_Your instructions_
Search the records for "bottle" and copy each line that holds it.

_Entries provided_

━━━━━━

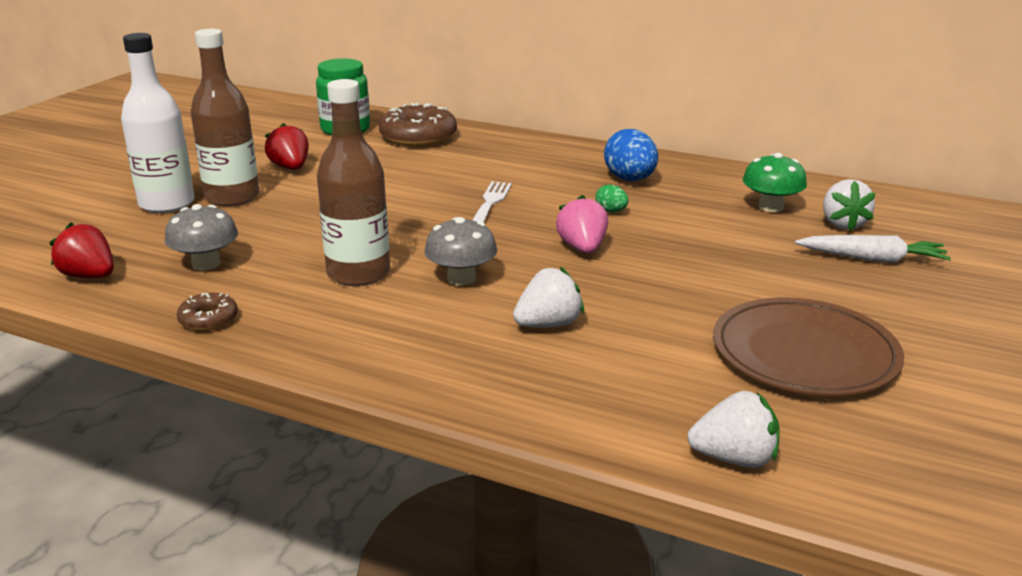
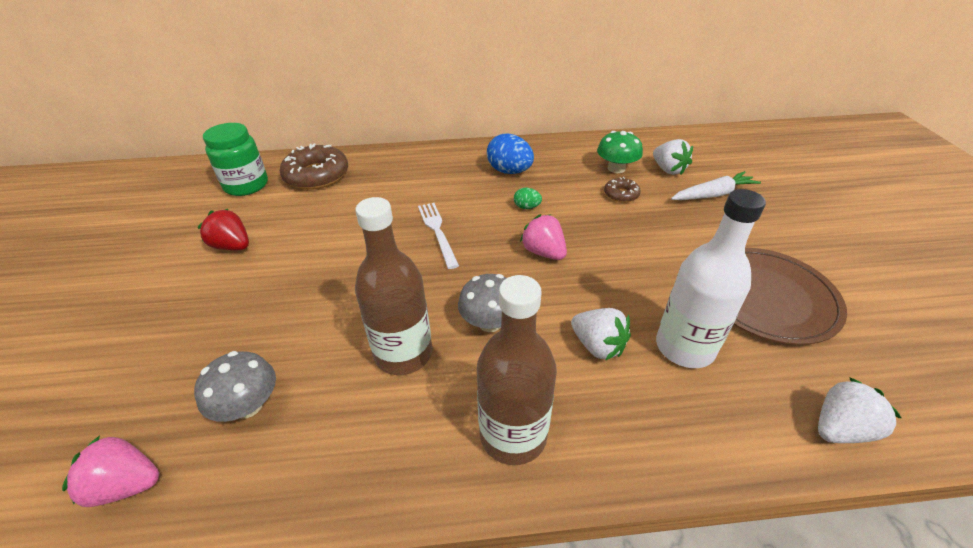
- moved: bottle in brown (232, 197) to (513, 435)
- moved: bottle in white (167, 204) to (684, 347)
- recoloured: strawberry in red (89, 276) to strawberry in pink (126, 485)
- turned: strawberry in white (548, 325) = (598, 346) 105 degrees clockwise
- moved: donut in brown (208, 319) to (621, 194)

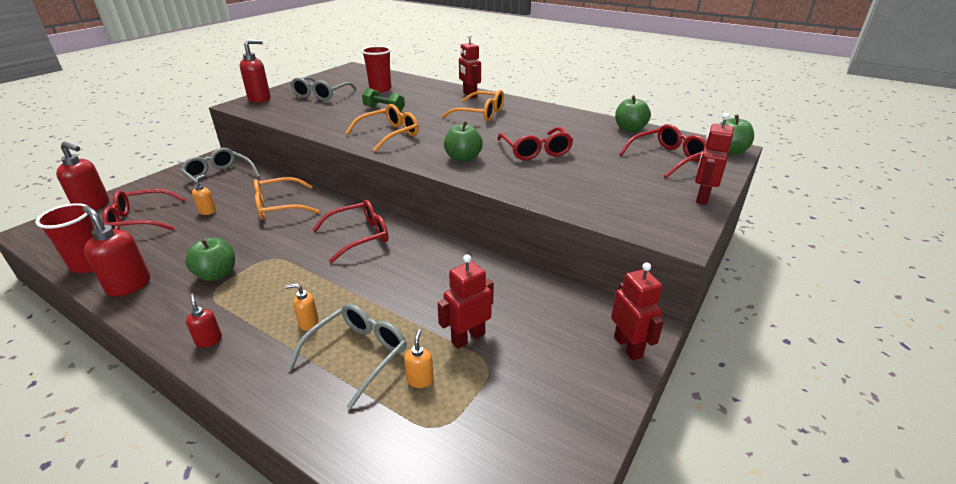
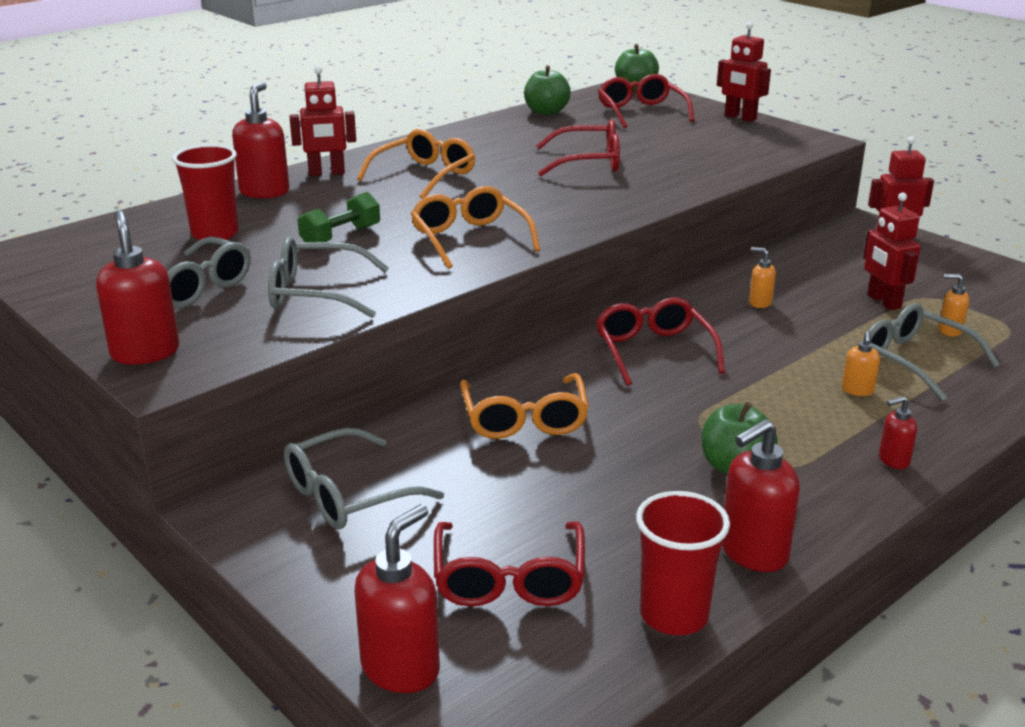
- removed: apple in green (463, 158)
- moved: soap dispenser in orange (207, 211) to (760, 303)
- added: soap dispenser in red (264, 192)
- added: glasses in grey (316, 293)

━━━━━━

_The completed task_
- moved: bottle in brown (232, 197) to (513, 435)
- moved: bottle in white (167, 204) to (684, 347)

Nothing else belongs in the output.